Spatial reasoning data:
• • • • • • •

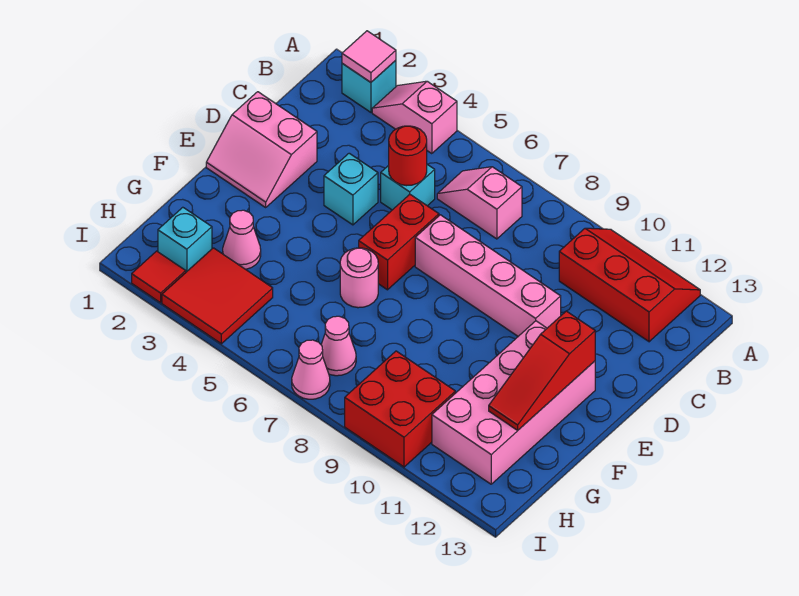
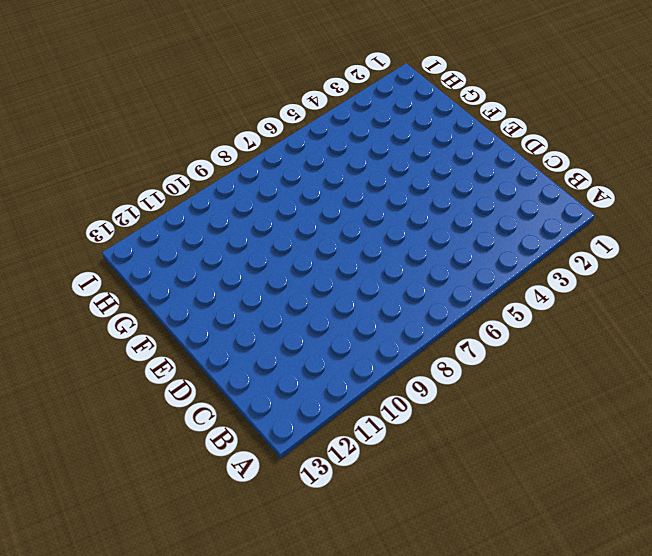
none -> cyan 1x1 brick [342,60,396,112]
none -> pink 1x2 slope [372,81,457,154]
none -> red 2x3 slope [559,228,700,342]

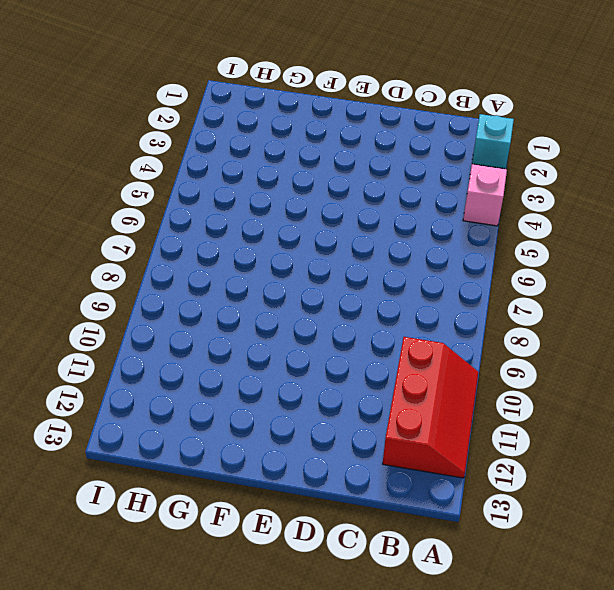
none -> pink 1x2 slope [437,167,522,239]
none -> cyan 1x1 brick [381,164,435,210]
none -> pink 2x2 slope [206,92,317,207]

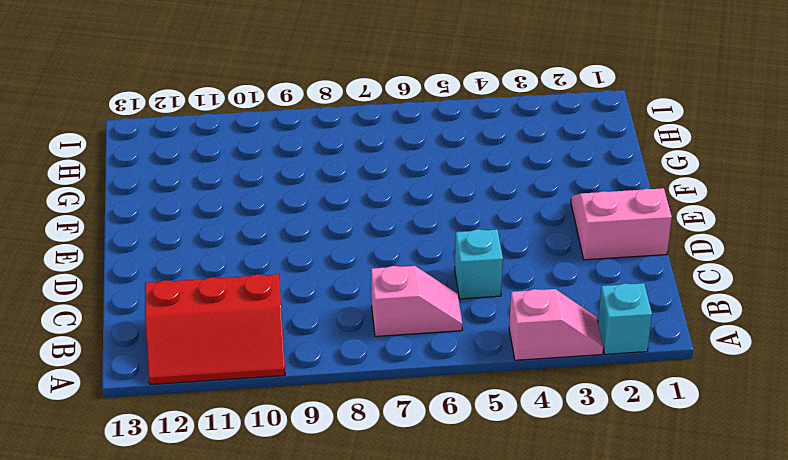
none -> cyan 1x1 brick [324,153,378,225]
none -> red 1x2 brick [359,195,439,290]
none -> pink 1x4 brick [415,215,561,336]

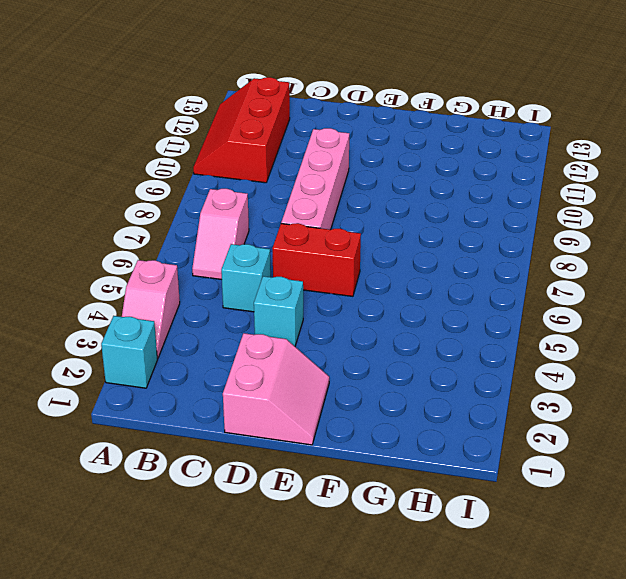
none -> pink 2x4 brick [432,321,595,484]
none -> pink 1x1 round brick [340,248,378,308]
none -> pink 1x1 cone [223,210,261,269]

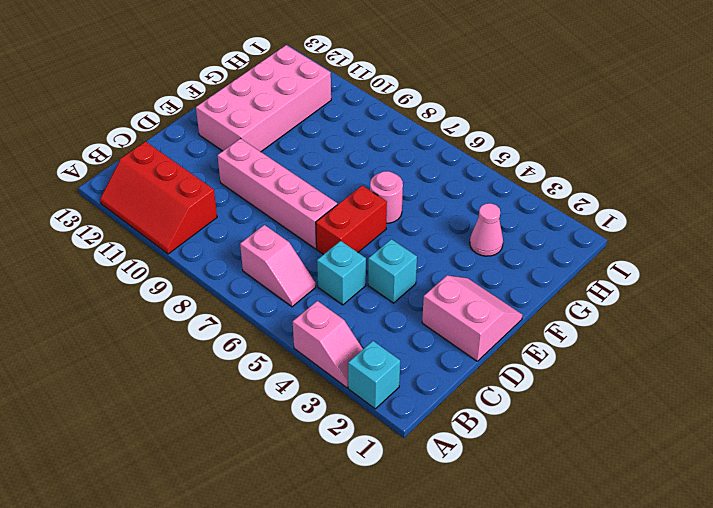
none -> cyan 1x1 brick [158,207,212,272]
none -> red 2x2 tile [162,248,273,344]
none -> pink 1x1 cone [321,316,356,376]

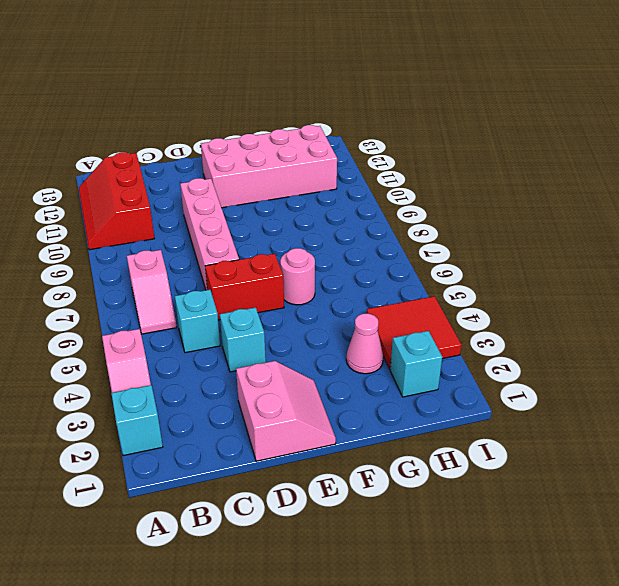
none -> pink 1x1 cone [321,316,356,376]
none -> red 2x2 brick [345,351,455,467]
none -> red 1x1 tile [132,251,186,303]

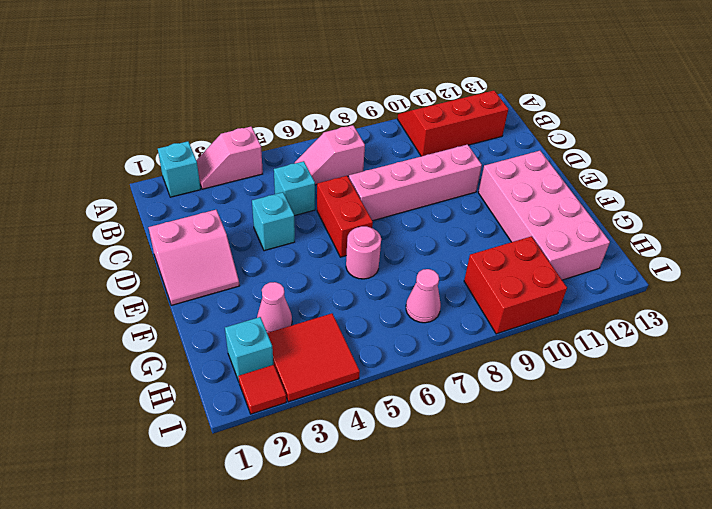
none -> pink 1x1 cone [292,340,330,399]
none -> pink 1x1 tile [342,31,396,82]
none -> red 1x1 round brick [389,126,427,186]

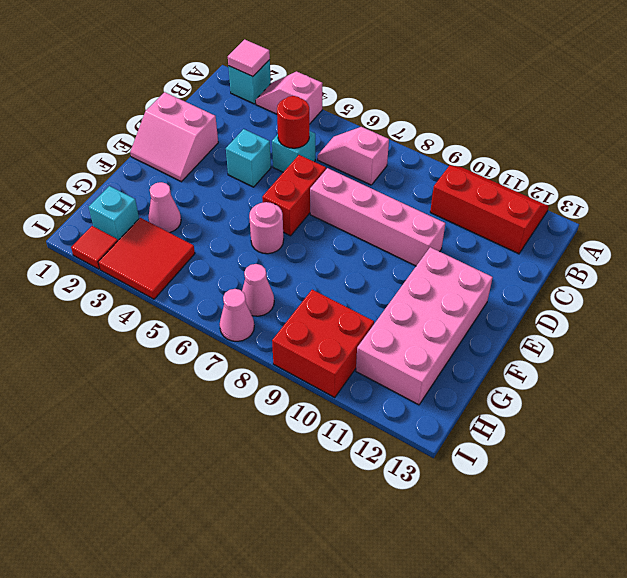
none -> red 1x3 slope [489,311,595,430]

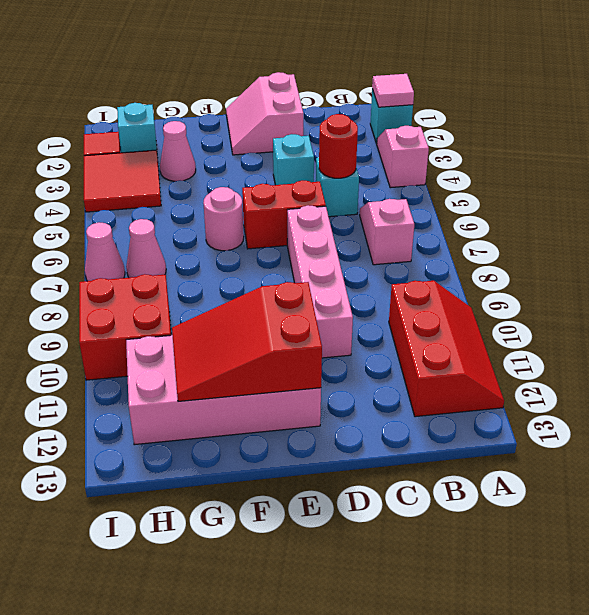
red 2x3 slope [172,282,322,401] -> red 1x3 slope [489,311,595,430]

• • • • • • •

*Activity*
A verbatim copy of the entries, without the pictures, is what this task requires.

*Response to this exercise*
none -> cyan 1x1 brick [342,60,396,112]
none -> pink 1x2 slope [372,81,457,154]
none -> red 2x3 slope [559,228,700,342]

none -> pink 1x2 slope [437,167,522,239]
none -> cyan 1x1 brick [381,164,435,210]
none -> pink 2x2 slope [206,92,317,207]

none -> cyan 1x1 brick [324,153,378,225]
none -> red 1x2 brick [359,195,439,290]
none -> pink 1x4 brick [415,215,561,336]

none -> pink 2x4 brick [432,321,595,484]
none -> pink 1x1 round brick [340,248,378,308]
none -> pink 1x1 cone [223,210,261,269]

none -> cyan 1x1 brick [158,207,212,272]
none -> red 2x2 tile [162,248,273,344]
none -> pink 1x1 cone [321,316,356,376]

none -> pink 1x1 cone [321,316,356,376]
none -> red 2x2 brick [345,351,455,467]
none -> red 1x1 tile [132,251,186,303]

none -> pink 1x1 cone [292,340,330,399]
none -> pink 1x1 tile [342,31,396,82]
none -> red 1x1 round brick [389,126,427,186]

none -> red 1x3 slope [489,311,595,430]

red 2x3 slope [172,282,322,401] -> red 1x3 slope [489,311,595,430]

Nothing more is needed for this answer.